Raw records:
----

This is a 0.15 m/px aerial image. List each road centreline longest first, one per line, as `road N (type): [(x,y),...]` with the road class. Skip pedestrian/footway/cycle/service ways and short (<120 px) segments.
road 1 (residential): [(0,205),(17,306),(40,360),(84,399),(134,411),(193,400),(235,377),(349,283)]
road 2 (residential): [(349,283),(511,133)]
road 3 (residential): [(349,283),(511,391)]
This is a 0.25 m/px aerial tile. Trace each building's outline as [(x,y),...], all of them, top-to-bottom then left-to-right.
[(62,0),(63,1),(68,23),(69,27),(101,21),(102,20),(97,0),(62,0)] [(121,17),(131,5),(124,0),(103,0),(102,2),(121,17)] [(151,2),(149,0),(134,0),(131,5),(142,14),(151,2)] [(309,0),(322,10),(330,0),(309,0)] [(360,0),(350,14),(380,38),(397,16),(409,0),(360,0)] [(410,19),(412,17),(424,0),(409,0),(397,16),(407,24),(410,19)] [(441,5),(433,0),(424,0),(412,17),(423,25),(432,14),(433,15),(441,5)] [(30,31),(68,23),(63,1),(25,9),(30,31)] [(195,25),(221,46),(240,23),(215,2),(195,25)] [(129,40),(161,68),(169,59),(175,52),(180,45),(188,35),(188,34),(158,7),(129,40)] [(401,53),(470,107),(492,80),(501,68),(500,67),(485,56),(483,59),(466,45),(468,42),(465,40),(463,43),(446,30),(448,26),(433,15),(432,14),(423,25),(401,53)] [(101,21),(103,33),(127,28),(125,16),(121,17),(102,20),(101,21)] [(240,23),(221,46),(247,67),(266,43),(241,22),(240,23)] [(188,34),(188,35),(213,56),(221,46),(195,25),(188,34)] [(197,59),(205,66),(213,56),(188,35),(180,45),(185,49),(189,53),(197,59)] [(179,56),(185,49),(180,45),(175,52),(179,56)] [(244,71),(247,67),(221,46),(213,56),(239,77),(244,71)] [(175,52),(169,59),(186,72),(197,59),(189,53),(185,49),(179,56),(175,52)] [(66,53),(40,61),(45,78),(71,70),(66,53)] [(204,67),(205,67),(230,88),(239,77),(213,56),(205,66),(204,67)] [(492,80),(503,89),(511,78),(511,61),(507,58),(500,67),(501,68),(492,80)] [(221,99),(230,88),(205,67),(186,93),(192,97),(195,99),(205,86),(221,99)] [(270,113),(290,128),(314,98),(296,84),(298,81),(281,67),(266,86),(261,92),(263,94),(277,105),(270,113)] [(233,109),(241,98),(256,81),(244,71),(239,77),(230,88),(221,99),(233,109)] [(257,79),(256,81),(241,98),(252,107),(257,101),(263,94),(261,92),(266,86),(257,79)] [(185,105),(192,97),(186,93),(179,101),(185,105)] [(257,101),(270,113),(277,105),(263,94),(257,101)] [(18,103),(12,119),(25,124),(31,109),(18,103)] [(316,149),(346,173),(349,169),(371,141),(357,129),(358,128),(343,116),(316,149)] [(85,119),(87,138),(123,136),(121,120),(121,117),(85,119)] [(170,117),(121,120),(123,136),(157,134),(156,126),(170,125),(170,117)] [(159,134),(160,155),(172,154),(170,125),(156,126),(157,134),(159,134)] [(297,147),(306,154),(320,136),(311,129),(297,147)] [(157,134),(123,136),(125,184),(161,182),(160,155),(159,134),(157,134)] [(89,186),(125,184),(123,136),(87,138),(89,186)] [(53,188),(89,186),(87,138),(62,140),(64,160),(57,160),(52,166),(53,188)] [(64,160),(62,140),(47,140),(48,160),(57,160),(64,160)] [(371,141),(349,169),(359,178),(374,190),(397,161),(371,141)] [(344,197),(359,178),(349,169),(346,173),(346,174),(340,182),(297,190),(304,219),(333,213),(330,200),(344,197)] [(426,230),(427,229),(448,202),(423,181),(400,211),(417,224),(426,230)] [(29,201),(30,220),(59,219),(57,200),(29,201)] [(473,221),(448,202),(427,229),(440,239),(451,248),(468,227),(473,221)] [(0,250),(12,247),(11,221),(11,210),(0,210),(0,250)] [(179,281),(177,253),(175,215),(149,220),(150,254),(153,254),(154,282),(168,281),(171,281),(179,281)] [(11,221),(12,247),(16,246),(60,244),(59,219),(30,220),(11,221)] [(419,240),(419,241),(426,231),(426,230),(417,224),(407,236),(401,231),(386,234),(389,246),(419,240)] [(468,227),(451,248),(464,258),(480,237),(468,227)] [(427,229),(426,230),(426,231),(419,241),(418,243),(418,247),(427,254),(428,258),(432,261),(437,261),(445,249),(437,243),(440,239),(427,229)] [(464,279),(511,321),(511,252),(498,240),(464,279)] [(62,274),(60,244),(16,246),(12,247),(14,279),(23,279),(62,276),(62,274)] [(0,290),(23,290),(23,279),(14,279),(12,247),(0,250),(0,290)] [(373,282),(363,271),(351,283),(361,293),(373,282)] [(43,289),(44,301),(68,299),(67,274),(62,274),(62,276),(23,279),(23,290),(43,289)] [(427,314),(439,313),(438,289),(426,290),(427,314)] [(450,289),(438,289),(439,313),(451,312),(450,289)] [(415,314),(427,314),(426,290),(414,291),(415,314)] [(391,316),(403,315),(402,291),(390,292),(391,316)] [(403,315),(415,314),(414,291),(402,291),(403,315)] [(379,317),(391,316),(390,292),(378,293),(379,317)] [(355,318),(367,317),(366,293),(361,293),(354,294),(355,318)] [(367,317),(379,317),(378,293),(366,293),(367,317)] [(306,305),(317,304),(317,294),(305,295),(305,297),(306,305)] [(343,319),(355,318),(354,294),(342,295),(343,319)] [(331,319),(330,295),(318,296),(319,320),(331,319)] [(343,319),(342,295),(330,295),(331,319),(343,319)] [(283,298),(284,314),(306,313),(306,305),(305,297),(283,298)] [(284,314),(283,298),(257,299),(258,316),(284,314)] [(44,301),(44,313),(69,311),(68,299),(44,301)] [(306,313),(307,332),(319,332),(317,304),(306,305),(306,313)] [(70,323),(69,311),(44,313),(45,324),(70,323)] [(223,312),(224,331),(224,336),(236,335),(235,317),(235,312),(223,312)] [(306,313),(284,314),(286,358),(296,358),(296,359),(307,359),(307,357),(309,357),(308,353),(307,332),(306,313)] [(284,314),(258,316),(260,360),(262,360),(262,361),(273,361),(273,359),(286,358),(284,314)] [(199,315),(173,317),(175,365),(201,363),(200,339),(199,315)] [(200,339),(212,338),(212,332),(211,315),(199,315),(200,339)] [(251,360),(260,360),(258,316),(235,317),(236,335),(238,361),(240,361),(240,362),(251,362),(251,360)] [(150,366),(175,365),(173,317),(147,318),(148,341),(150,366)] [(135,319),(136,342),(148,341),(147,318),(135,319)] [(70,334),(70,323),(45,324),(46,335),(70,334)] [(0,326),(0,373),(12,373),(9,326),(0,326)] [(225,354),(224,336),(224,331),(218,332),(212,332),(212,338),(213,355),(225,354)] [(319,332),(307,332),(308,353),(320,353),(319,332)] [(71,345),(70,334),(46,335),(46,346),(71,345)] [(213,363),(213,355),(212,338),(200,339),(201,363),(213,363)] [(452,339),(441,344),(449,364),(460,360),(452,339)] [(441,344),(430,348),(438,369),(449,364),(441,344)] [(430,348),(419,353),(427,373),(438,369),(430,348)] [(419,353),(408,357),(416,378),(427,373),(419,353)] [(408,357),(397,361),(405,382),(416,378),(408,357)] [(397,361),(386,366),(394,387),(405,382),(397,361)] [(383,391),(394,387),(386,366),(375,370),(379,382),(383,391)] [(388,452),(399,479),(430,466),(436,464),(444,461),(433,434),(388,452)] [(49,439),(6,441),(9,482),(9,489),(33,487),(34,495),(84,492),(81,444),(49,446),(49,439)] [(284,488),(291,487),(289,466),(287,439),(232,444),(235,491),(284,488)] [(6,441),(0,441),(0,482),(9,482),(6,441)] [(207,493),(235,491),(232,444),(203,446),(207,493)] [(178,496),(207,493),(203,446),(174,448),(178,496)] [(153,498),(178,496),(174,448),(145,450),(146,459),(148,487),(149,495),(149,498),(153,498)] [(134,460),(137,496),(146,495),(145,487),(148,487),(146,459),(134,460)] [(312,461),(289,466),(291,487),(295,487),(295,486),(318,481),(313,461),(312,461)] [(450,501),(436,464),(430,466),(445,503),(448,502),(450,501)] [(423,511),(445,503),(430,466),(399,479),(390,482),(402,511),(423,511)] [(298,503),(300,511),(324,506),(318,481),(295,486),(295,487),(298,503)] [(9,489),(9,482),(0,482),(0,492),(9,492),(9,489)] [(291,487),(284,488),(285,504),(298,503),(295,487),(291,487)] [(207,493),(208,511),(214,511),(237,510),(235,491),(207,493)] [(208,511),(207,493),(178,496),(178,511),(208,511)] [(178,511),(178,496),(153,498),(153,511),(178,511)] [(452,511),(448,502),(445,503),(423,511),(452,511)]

----

What is required:
Can you convert the records into a numbered list, starting at the first line and ending at the line that contains "This is a 0.25", with any blank lines left out?

Response:
1. This is a 0.15 m/px aerial image. List each road centreline longest first, one per line, as `road N (type): [(x,y),...]` with the road class. Skip pedestrian/footway/cycle/service ways and short (<120 px) segments.
2. road 1 (residential): [(0,205),(17,306),(40,360),(84,399),(134,411),(193,400),(235,377),(349,283)]
3. road 2 (residential): [(349,283),(511,133)]
4. road 3 (residential): [(349,283),(511,391)]
5. This is a 0.25 m/px aerial tile. Trace each building's outline as [(x,y),...], all of them, top-to-bottom then left-to-right.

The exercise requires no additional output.